▶ [Your assignment]: The lines to copy are those in the records below that hold the word "none".

▶ [Data shown]:
******

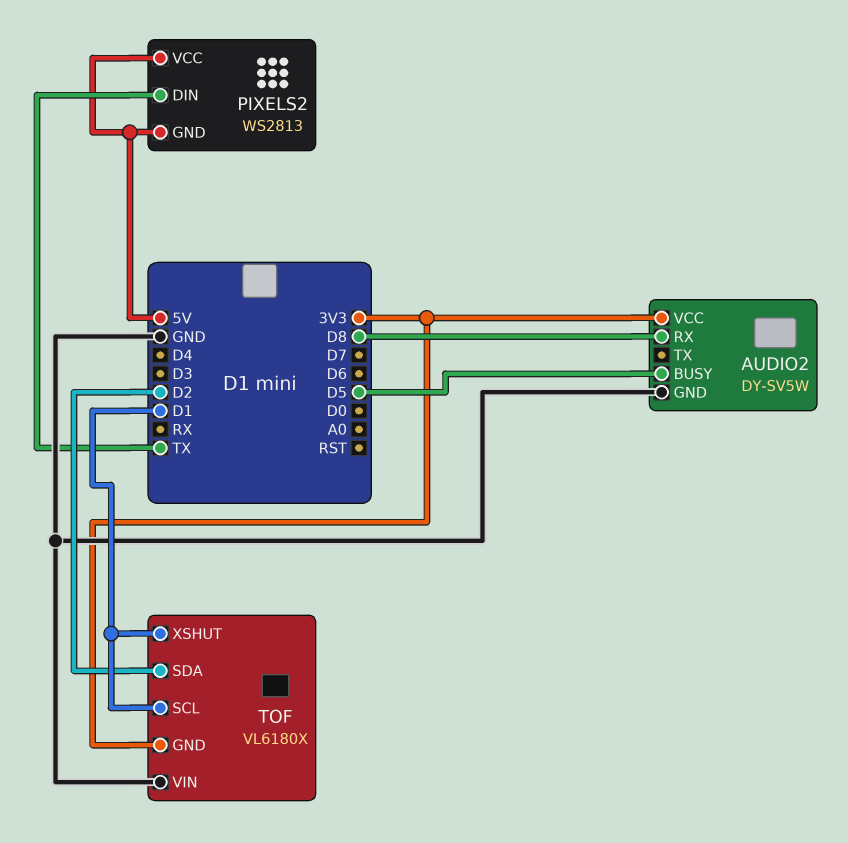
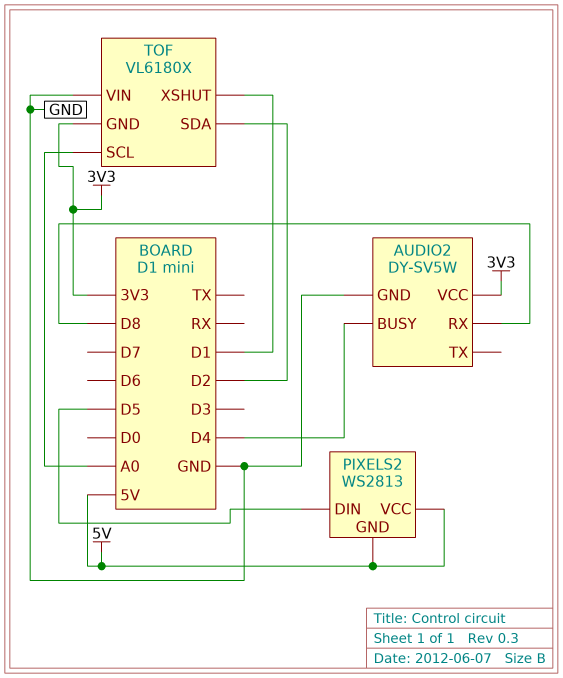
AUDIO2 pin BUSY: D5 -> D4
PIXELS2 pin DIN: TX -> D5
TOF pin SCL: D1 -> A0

******

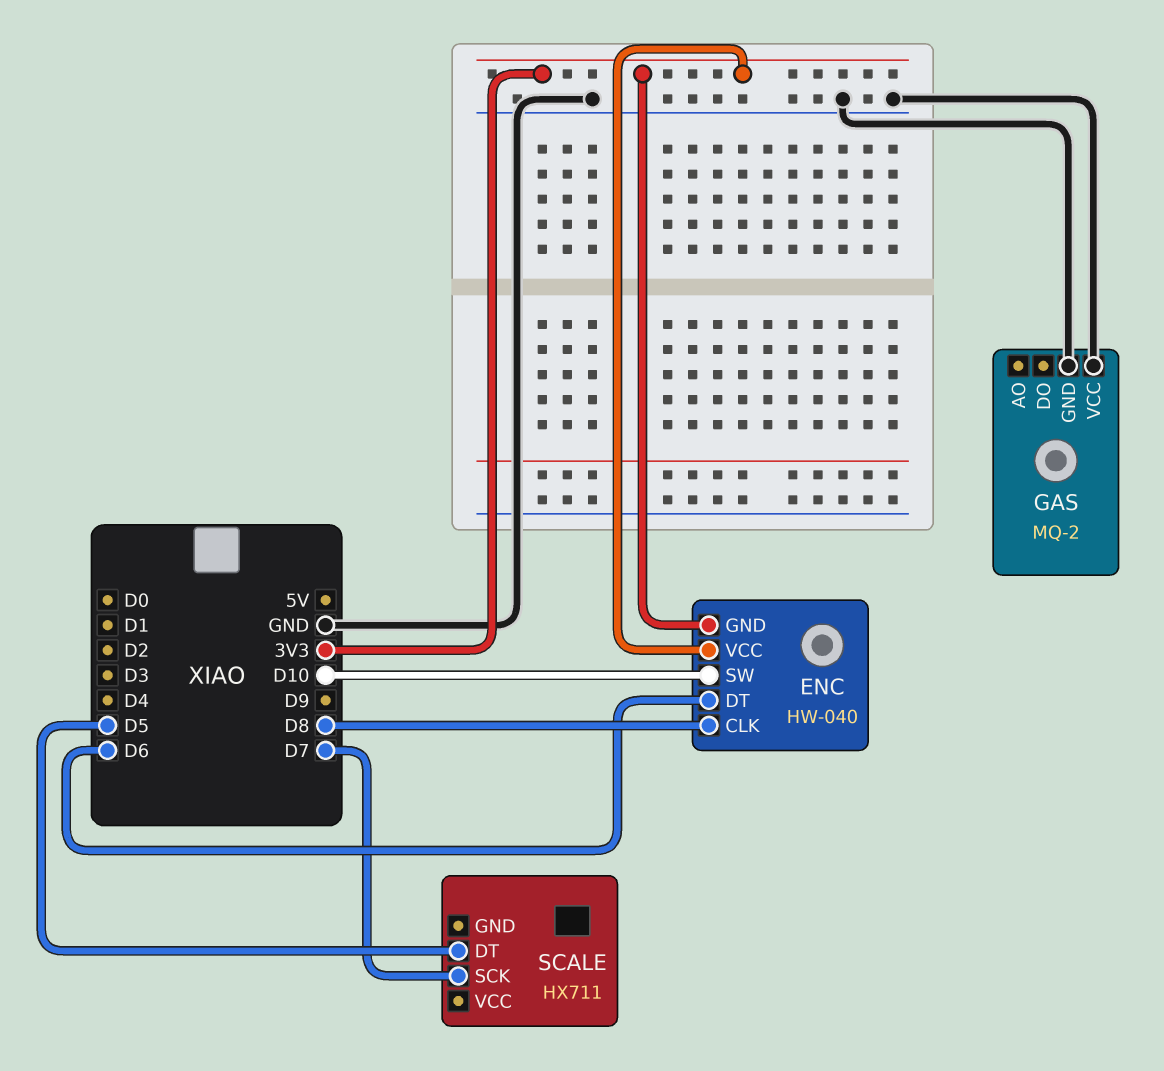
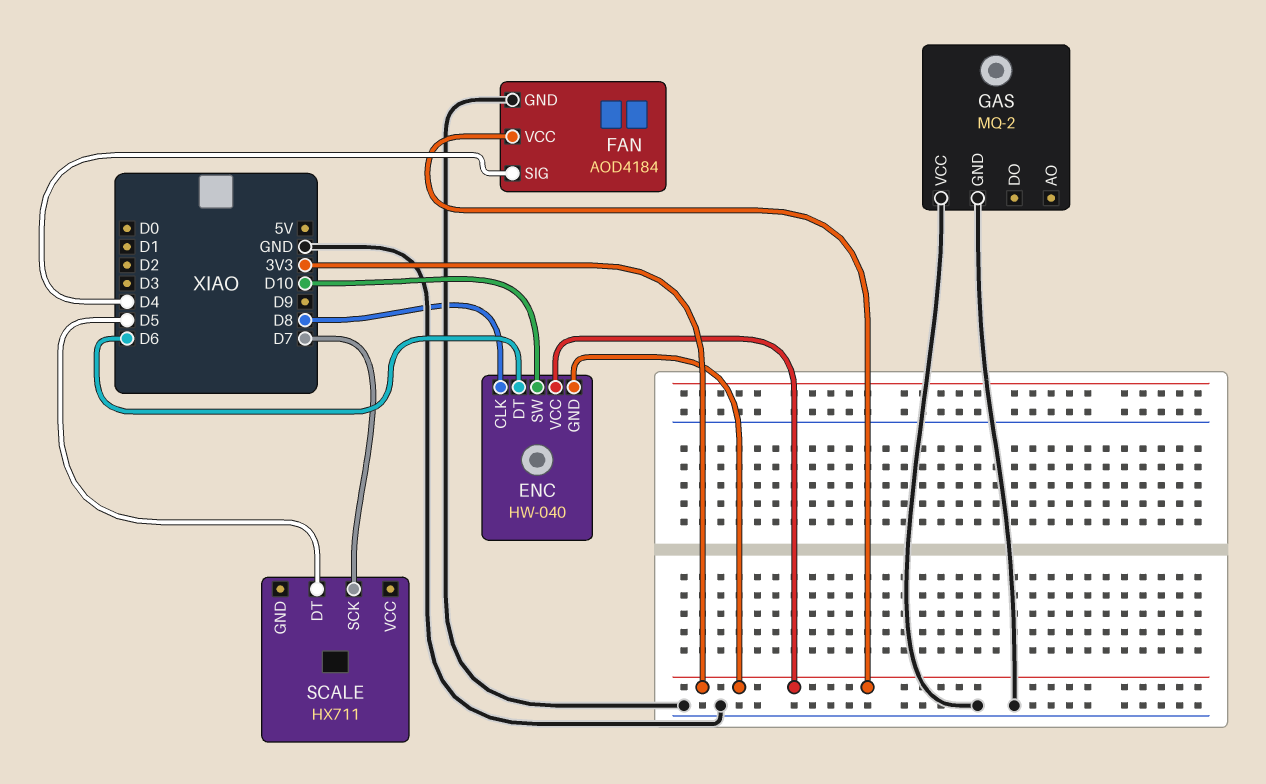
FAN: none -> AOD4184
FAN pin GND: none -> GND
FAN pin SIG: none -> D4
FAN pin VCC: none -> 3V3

******

▶ [Result for this task]:
FAN: none -> AOD4184
FAN pin GND: none -> GND
FAN pin SIG: none -> D4
FAN pin VCC: none -> 3V3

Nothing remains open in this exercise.